→ Directive: Transcribe exactly the lines from the one holding "building: [82,301,157,346] -> none" to the end of the data below, including both of those lines and no others.

→ Material for the task:
•••

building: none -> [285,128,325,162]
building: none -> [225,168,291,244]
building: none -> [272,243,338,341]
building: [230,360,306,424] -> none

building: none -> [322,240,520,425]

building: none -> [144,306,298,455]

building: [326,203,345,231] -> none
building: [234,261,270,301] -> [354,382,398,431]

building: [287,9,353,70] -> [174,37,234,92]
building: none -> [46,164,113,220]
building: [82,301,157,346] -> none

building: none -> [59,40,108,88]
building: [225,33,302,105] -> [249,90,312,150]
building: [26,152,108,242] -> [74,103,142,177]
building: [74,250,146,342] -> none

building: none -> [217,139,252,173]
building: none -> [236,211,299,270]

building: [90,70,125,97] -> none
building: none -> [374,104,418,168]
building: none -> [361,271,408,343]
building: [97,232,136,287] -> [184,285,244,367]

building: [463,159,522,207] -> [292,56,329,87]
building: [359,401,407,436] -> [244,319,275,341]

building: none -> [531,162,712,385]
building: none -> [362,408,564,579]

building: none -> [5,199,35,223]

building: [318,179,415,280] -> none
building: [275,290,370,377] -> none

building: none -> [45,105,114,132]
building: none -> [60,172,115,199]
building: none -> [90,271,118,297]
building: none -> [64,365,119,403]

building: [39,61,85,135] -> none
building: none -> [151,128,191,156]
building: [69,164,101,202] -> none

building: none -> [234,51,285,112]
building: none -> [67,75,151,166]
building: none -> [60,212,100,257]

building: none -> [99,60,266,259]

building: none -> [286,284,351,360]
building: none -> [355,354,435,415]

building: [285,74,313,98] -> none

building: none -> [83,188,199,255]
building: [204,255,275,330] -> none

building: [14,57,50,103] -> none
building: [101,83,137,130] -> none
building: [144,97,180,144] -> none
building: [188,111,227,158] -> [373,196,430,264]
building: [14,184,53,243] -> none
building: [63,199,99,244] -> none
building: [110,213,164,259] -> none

•••

→ Solution to this problem:
building: [82,301,157,346] -> none

building: none -> [59,40,108,88]
building: [225,33,302,105] -> [249,90,312,150]
building: [26,152,108,242] -> [74,103,142,177]
building: [74,250,146,342] -> none

building: none -> [217,139,252,173]
building: none -> [236,211,299,270]

building: [90,70,125,97] -> none
building: none -> [374,104,418,168]
building: none -> [361,271,408,343]
building: [97,232,136,287] -> [184,285,244,367]

building: [463,159,522,207] -> [292,56,329,87]
building: [359,401,407,436] -> [244,319,275,341]

building: none -> [531,162,712,385]
building: none -> [362,408,564,579]

building: none -> [5,199,35,223]

building: [318,179,415,280] -> none
building: [275,290,370,377] -> none

building: none -> [45,105,114,132]
building: none -> [60,172,115,199]
building: none -> [90,271,118,297]
building: none -> [64,365,119,403]

building: [39,61,85,135] -> none
building: none -> [151,128,191,156]
building: [69,164,101,202] -> none

building: none -> [234,51,285,112]
building: none -> [67,75,151,166]
building: none -> [60,212,100,257]

building: none -> [99,60,266,259]

building: none -> [286,284,351,360]
building: none -> [355,354,435,415]

building: [285,74,313,98] -> none

building: none -> [83,188,199,255]
building: [204,255,275,330] -> none

building: [14,57,50,103] -> none
building: [101,83,137,130] -> none
building: [144,97,180,144] -> none
building: [188,111,227,158] -> [373,196,430,264]
building: [14,184,53,243] -> none
building: [63,199,99,244] -> none
building: [110,213,164,259] -> none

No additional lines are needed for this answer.